#### Given data
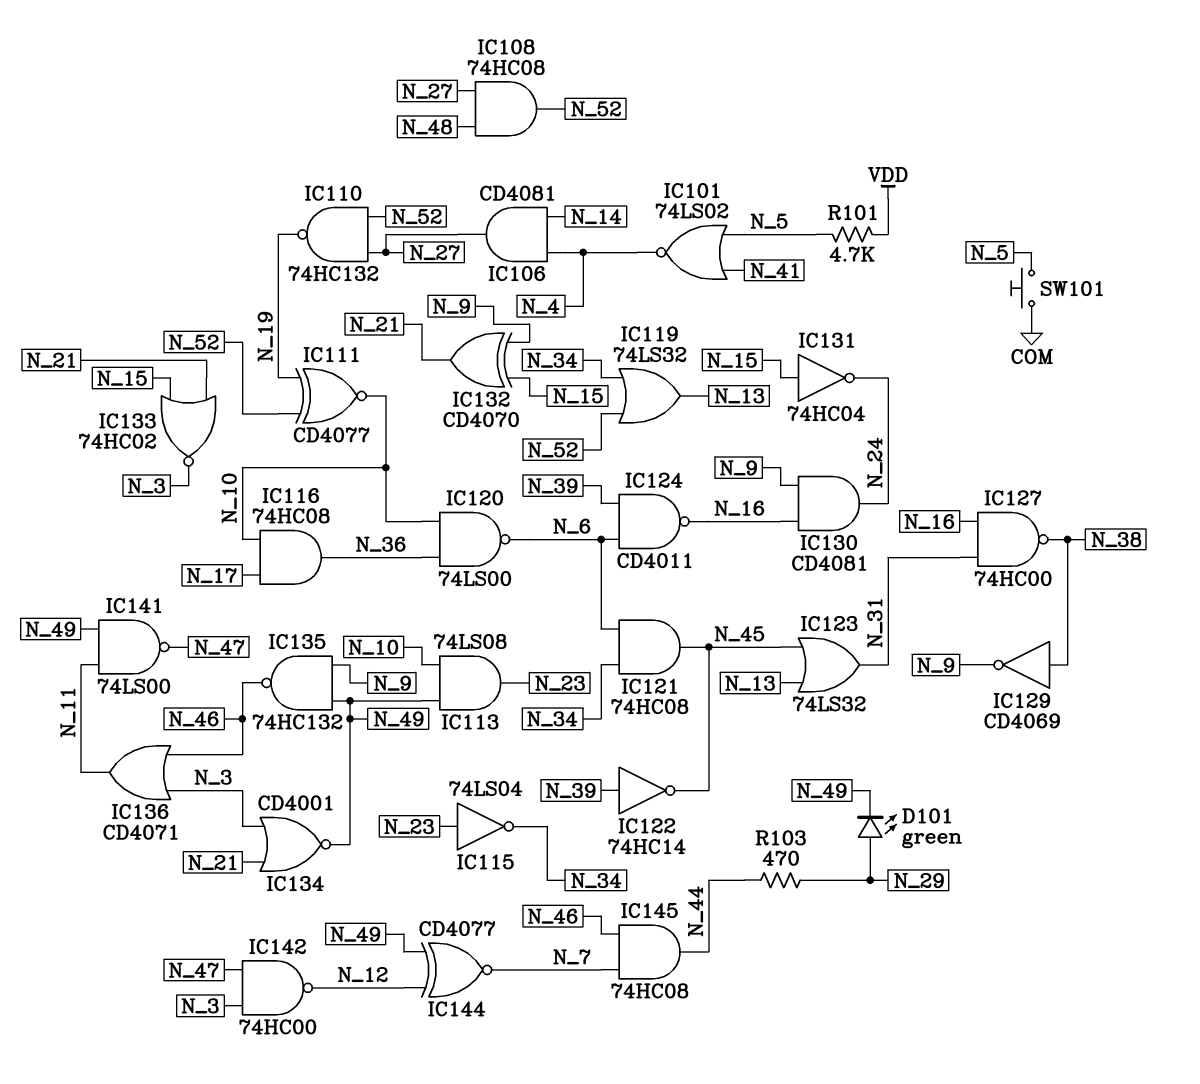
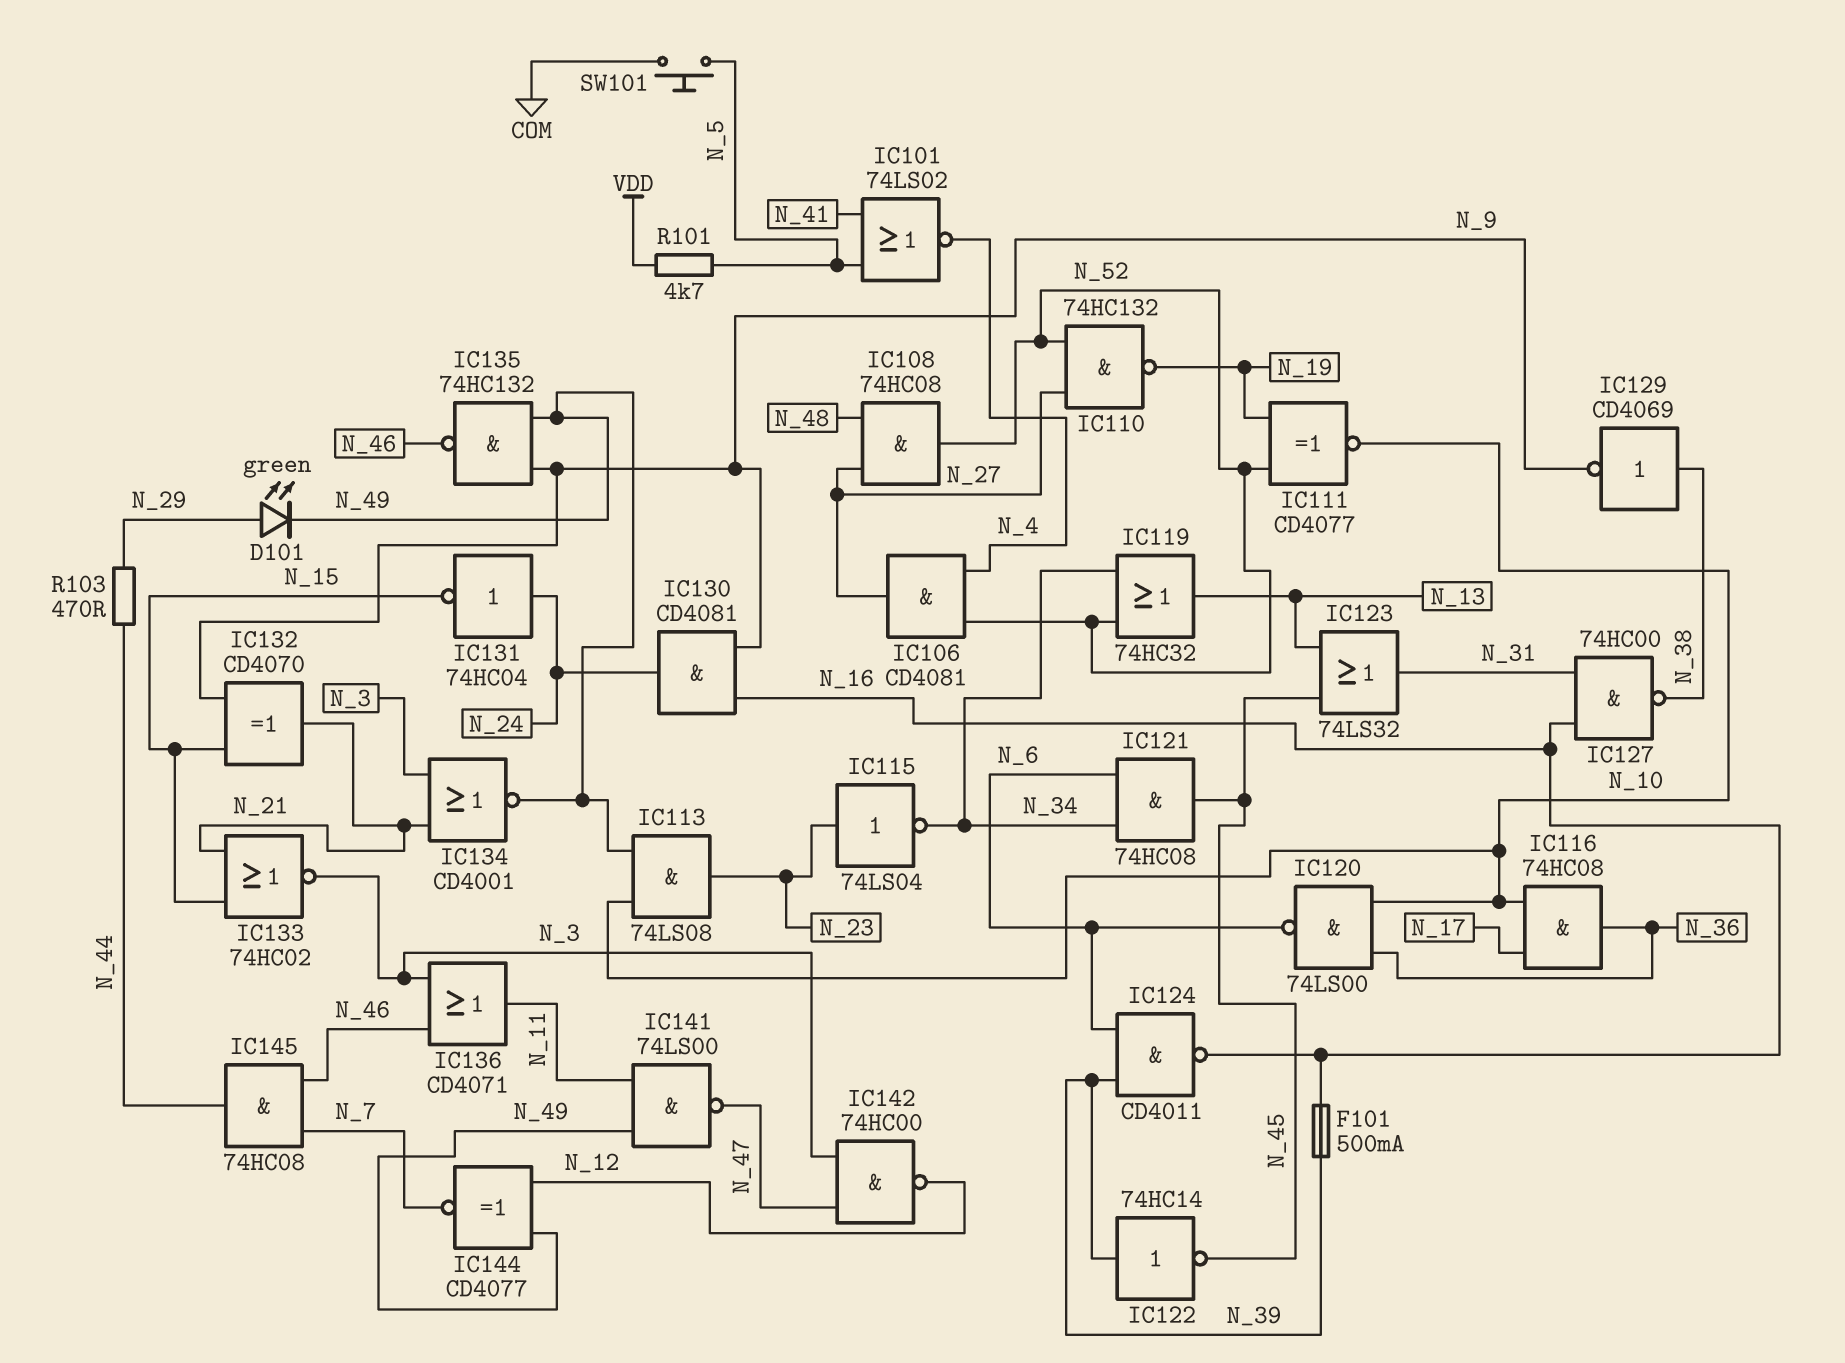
F101: none -> 500mA (N_16, N_39)
IC106: AND CD4081 (in N_4, in N_14, out N_27) -> AND CD4081 (in N_4, in N_52, out N_27)
IC119: OR 74LS32 (in N_34, in N_52, out N_13) -> OR 74HC32 (in N_34, in N_52, out N_13)
IC131: NOT 74HC04 (in N_15, out N_24) -> NOT 74HC04 (in N_24, out N_15)

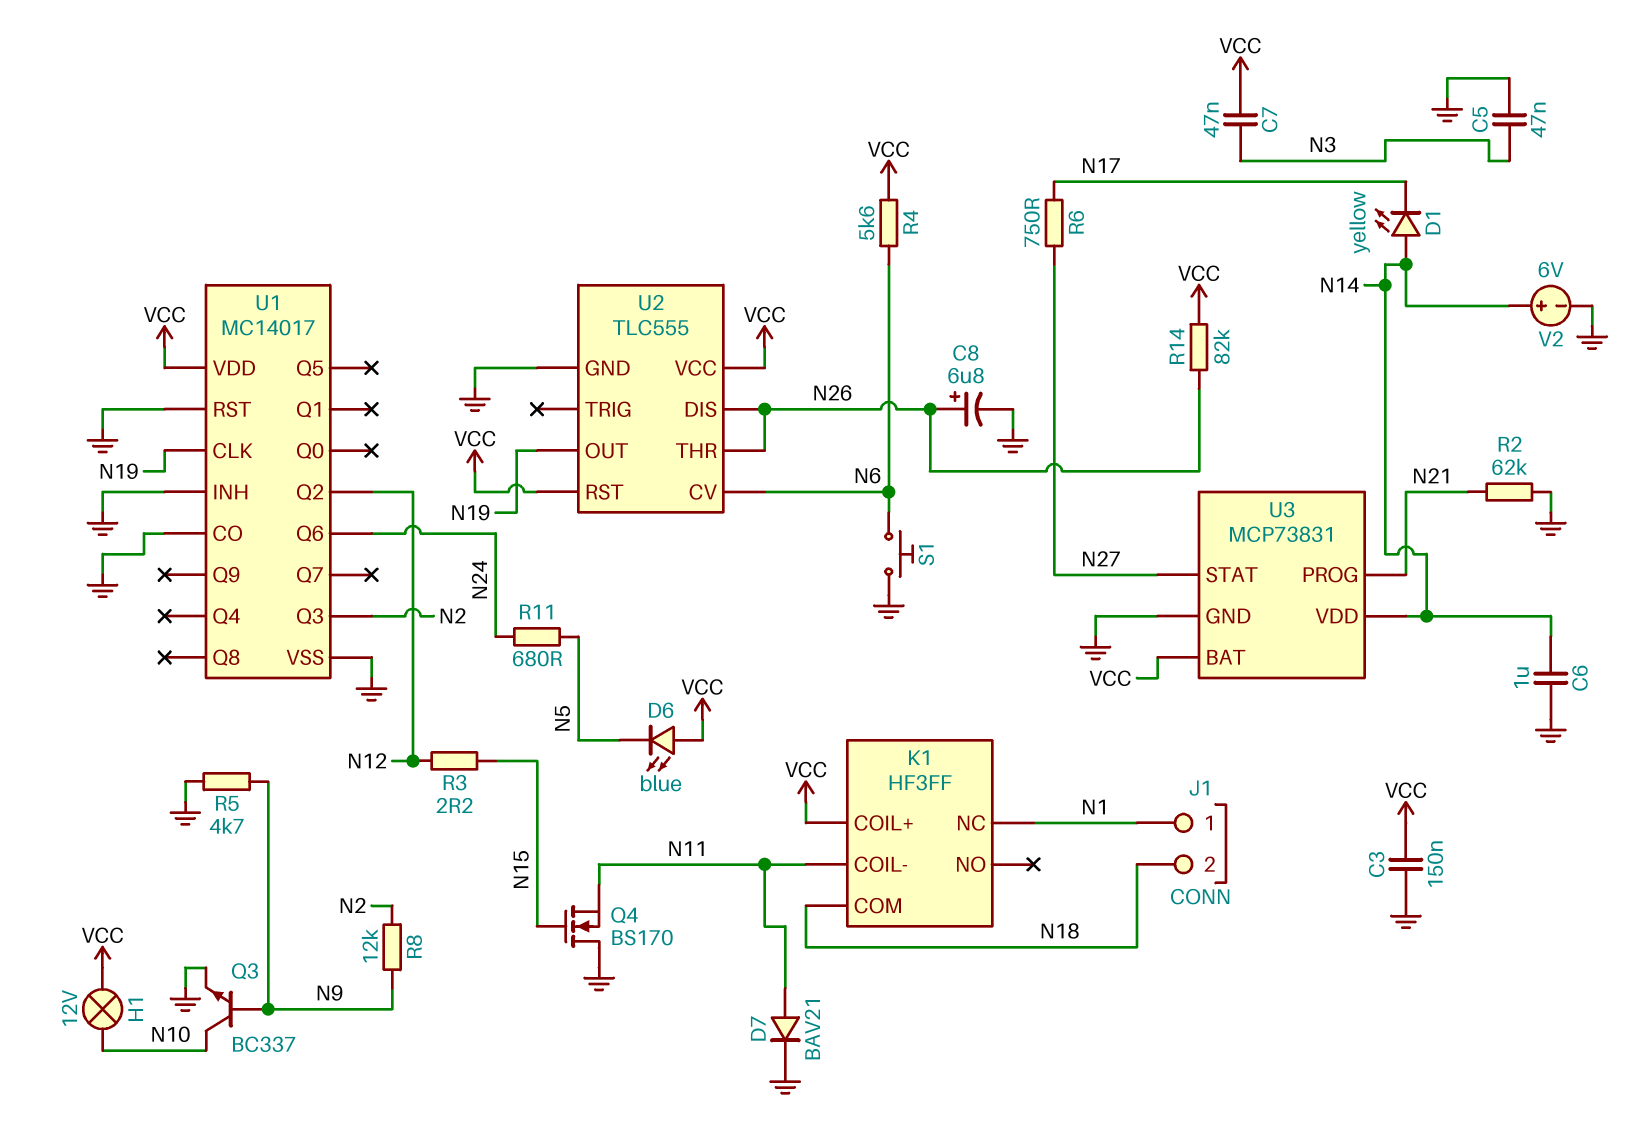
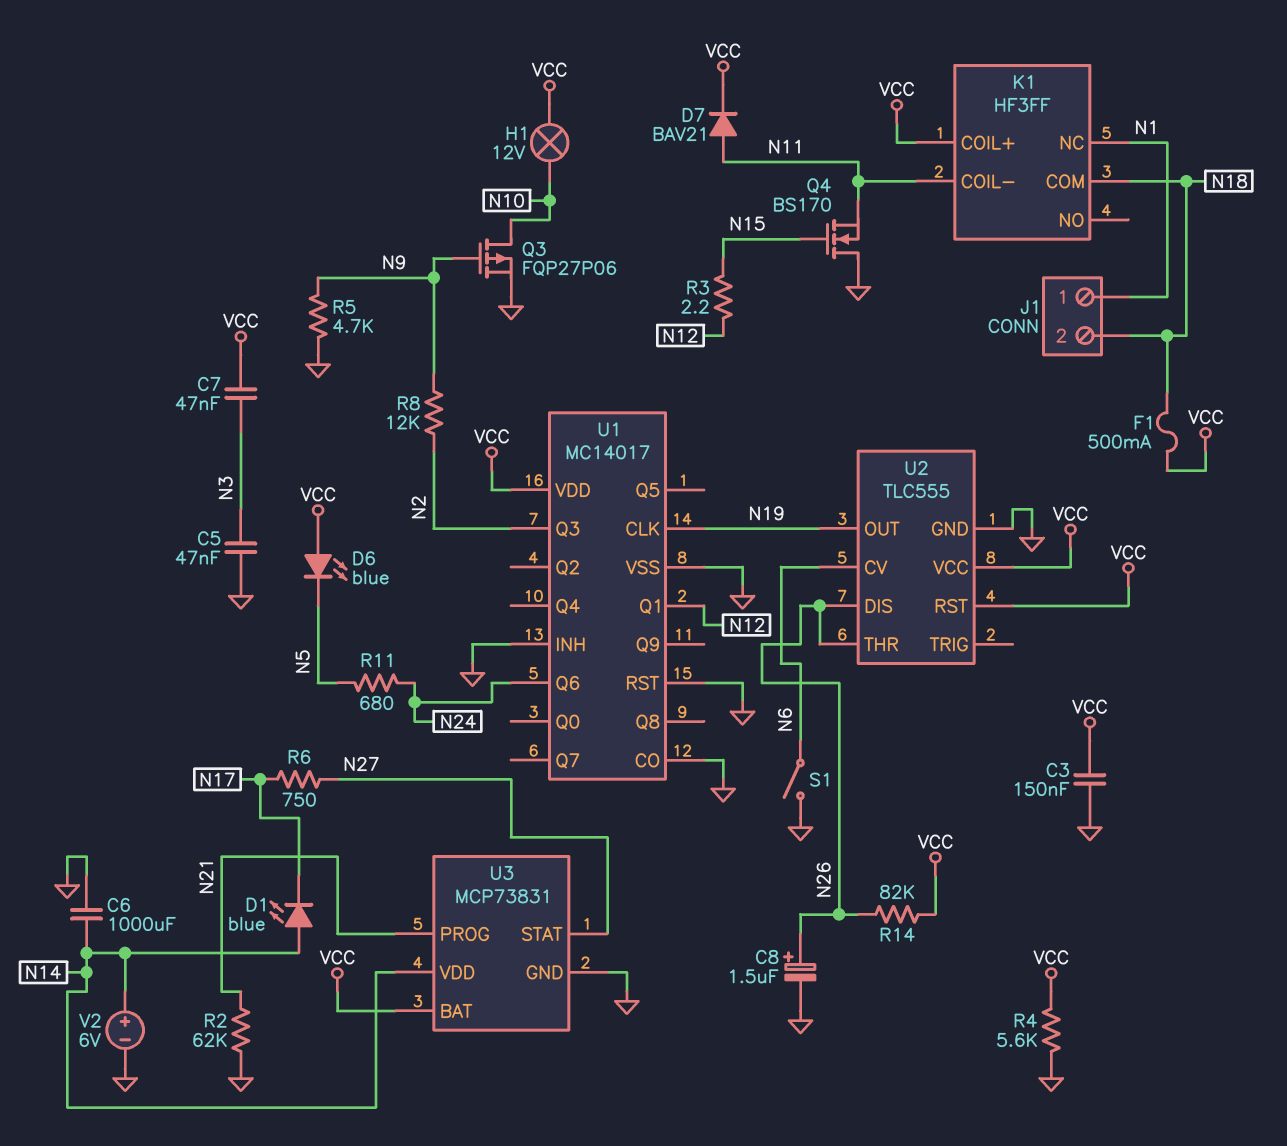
C6: 1uF (GND, N14) -> 1000uF (GND, N14)
C8: 6.8uF (plus N26, minus GND) -> 1.5uF (plus N26, minus GND)
D1: LED yellow (A N14, K N17) -> LED blue (A N14, K N17)
D7: diode BAV21 (A N11, K GND) -> diode BAV21 (A N11, K VCC)
F1: none -> 500mA (N18, VCC)
Q3: NPN BC337 (B N9, C N10, E GND) -> PMOS FQP27P06 (G N9, D N10, S GND)
R4: 5.6k (N6, VCC) -> 5.6k (GND, VCC)
S1: button (GND, N6) -> switch (GND, N6)
U1 pin Q1: none -> N12
U1 pin Q2: N12 -> none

#### What you will do
Print, exactly and only, the lines running from the one with "Q3: NPN BC337" to the end of the data above.

#### The completed task
Q3: NPN BC337 (B N9, C N10, E GND) -> PMOS FQP27P06 (G N9, D N10, S GND)
R4: 5.6k (N6, VCC) -> 5.6k (GND, VCC)
S1: button (GND, N6) -> switch (GND, N6)
U1 pin Q1: none -> N12
U1 pin Q2: N12 -> none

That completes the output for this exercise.